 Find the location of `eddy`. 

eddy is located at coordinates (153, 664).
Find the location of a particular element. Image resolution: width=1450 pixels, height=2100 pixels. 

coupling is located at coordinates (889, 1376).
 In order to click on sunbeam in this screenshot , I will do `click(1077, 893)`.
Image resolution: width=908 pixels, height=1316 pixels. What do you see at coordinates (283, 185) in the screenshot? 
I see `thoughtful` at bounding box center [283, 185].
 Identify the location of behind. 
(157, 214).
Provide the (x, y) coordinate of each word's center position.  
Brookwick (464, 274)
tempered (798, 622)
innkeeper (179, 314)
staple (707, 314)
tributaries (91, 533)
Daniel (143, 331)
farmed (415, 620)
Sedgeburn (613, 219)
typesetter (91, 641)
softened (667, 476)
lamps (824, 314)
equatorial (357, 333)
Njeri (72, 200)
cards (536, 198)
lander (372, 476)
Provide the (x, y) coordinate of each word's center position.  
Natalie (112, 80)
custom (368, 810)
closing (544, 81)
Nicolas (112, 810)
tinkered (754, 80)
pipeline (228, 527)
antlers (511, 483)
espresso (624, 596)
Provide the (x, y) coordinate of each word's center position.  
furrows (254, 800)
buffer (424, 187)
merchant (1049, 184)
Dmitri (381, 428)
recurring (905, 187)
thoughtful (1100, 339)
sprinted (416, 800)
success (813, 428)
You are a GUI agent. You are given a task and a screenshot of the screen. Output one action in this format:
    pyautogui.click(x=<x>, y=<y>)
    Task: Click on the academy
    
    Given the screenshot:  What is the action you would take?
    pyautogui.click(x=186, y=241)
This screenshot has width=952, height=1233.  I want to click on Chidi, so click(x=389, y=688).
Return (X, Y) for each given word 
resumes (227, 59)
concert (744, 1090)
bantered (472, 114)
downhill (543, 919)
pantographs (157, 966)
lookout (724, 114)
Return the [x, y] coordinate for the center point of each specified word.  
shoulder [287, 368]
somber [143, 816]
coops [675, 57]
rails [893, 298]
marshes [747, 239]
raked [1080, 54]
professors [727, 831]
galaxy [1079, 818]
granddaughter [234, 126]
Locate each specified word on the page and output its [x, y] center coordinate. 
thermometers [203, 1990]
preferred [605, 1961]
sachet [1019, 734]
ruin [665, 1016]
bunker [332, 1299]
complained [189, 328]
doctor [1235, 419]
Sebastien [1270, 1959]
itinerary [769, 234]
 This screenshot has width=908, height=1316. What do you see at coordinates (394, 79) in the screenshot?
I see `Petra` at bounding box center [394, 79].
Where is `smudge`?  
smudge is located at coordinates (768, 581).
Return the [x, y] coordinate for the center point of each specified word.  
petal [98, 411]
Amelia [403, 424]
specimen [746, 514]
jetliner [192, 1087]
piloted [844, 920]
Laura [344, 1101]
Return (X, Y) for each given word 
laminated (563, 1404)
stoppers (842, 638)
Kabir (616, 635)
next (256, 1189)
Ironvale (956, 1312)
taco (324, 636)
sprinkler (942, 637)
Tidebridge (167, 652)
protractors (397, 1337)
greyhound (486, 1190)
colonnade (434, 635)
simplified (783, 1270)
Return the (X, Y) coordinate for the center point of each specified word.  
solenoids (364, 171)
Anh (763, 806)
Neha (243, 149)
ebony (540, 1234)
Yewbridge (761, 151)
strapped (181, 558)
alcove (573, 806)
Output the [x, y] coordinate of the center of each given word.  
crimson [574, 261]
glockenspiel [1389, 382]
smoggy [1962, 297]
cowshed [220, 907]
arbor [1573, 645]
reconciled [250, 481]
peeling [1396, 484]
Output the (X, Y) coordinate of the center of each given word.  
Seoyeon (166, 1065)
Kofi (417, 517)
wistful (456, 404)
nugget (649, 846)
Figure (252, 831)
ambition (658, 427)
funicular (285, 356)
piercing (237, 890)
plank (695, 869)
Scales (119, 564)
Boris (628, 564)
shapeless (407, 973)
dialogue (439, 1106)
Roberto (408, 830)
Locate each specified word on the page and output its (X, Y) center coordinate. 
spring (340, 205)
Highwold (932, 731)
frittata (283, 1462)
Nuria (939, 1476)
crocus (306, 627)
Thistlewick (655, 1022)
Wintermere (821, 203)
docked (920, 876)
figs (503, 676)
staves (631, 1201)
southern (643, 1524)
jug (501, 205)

══════════

WRITTEN TASK
Please write out all the rows above again, substituting "Give" for "Provide" and leaving everything else unchanged.

ANSWER TO THIS EXERCISE
 Find the location of `eddy`. 

eddy is located at coordinates (153, 664).
Find the location of a particular element. Image resolution: width=1450 pixels, height=2100 pixels. 

coupling is located at coordinates (889, 1376).
 In order to click on sunbeam in this screenshot , I will do `click(1077, 893)`.
Image resolution: width=908 pixels, height=1316 pixels. What do you see at coordinates (283, 185) in the screenshot? 
I see `thoughtful` at bounding box center [283, 185].
 Identify the location of behind. 
(157, 214).
Give the (x, y) coordinate of each word's center position.  
Brookwick (464, 274)
tempered (798, 622)
innkeeper (179, 314)
staple (707, 314)
tributaries (91, 533)
Daniel (143, 331)
farmed (415, 620)
Sedgeburn (613, 219)
typesetter (91, 641)
softened (667, 476)
lamps (824, 314)
equatorial (357, 333)
Njeri (72, 200)
cards (536, 198)
lander (372, 476)
Give the (x, y) coordinate of each word's center position.  
Natalie (112, 80)
custom (368, 810)
closing (544, 81)
Nicolas (112, 810)
tinkered (754, 80)
pipeline (228, 527)
antlers (511, 483)
espresso (624, 596)
Give the (x, y) coordinate of each word's center position.  
furrows (254, 800)
buffer (424, 187)
merchant (1049, 184)
Dmitri (381, 428)
recurring (905, 187)
thoughtful (1100, 339)
sprinted (416, 800)
success (813, 428)
You are a GUI agent. You are given a task and a screenshot of the screen. Output one action in this format:
    pyautogui.click(x=<x>, y=<y>)
    Task: Click on the academy
    
    Given the screenshot:  What is the action you would take?
    pyautogui.click(x=186, y=241)
This screenshot has width=952, height=1233.  I want to click on Chidi, so click(x=389, y=688).
Return (X, Y) for each given word 
resumes (227, 59)
concert (744, 1090)
bantered (472, 114)
downhill (543, 919)
pantographs (157, 966)
lookout (724, 114)
Return the [x, y] coordinate for the center point of each specified word.  
shoulder [287, 368]
somber [143, 816]
coops [675, 57]
rails [893, 298]
marshes [747, 239]
raked [1080, 54]
professors [727, 831]
galaxy [1079, 818]
granddaughter [234, 126]
Locate each specified word on the page and output its [x, y] center coordinate. 
thermometers [203, 1990]
preferred [605, 1961]
sachet [1019, 734]
ruin [665, 1016]
bunker [332, 1299]
complained [189, 328]
doctor [1235, 419]
Sebastien [1270, 1959]
itinerary [769, 234]
 This screenshot has width=908, height=1316. What do you see at coordinates (394, 79) in the screenshot?
I see `Petra` at bounding box center [394, 79].
Where is `smudge`?  
smudge is located at coordinates (768, 581).
Return the [x, y] coordinate for the center point of each specified word.  
petal [98, 411]
Amelia [403, 424]
specimen [746, 514]
jetliner [192, 1087]
piloted [844, 920]
Laura [344, 1101]
Return (X, Y) for each given word 
laminated (563, 1404)
stoppers (842, 638)
Kabir (616, 635)
next (256, 1189)
Ironvale (956, 1312)
taco (324, 636)
sprinkler (942, 637)
Tidebridge (167, 652)
protractors (397, 1337)
greyhound (486, 1190)
colonnade (434, 635)
simplified (783, 1270)
Return the (X, Y) coordinate for the center point of each specified word.  
solenoids (364, 171)
Anh (763, 806)
Neha (243, 149)
ebony (540, 1234)
Yewbridge (761, 151)
strapped (181, 558)
alcove (573, 806)
Output the [x, y] coordinate of the center of each given word.  
crimson [574, 261]
glockenspiel [1389, 382]
smoggy [1962, 297]
cowshed [220, 907]
arbor [1573, 645]
reconciled [250, 481]
peeling [1396, 484]
Output the (X, Y) coordinate of the center of each given word.  
Seoyeon (166, 1065)
Kofi (417, 517)
wistful (456, 404)
nugget (649, 846)
Figure (252, 831)
ambition (658, 427)
funicular (285, 356)
piercing (237, 890)
plank (695, 869)
Scales (119, 564)
Boris (628, 564)
shapeless (407, 973)
dialogue (439, 1106)
Roberto (408, 830)
Locate each specified word on the page and output its (X, Y) center coordinate. 
spring (340, 205)
Highwold (932, 731)
frittata (283, 1462)
Nuria (939, 1476)
crocus (306, 627)
Thistlewick (655, 1022)
Wintermere (821, 203)
docked (920, 876)
figs (503, 676)
staves (631, 1201)
southern (643, 1524)
jug (501, 205)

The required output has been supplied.